- [Problem description]: All of the data is to be written out again exactly, without the pictures.
Data provided START
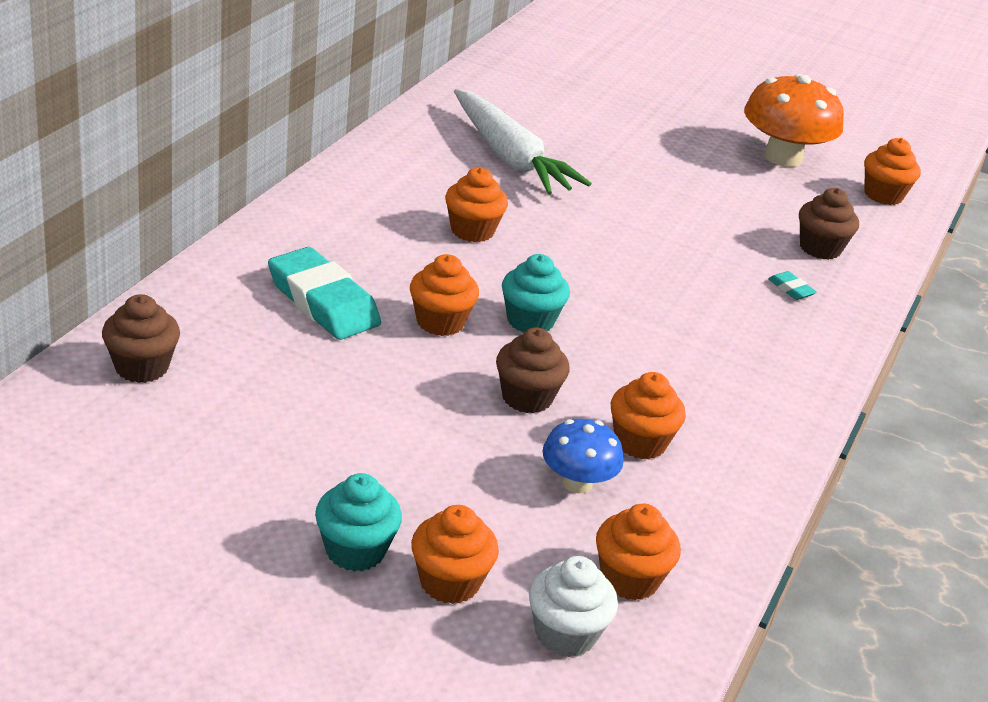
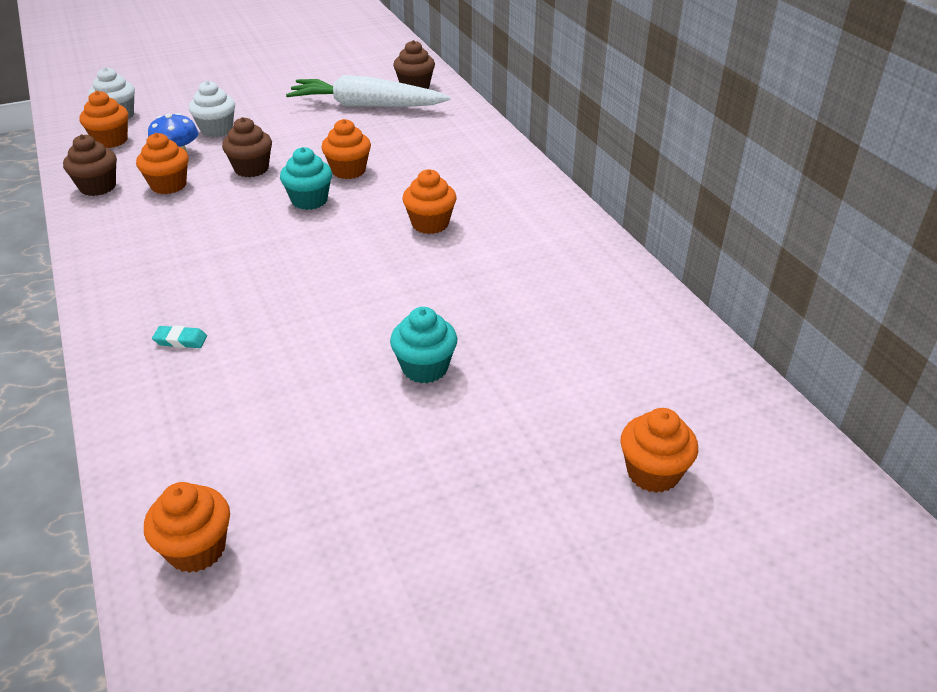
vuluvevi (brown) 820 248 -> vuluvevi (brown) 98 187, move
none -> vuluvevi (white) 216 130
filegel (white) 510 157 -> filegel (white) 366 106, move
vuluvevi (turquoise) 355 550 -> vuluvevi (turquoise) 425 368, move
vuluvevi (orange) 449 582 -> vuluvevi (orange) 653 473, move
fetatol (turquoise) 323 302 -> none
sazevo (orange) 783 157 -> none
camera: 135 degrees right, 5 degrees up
Data provided END
- [Response area]:
vuluvevi (brown) 820 248 -> vuluvevi (brown) 98 187, move
none -> vuluvevi (white) 216 130
filegel (white) 510 157 -> filegel (white) 366 106, move
vuluvevi (turquoise) 355 550 -> vuluvevi (turquoise) 425 368, move
vuluvevi (orange) 449 582 -> vuluvevi (orange) 653 473, move
fetatol (turquoise) 323 302 -> none
sazevo (orange) 783 157 -> none
camera: 135 degrees right, 5 degrees up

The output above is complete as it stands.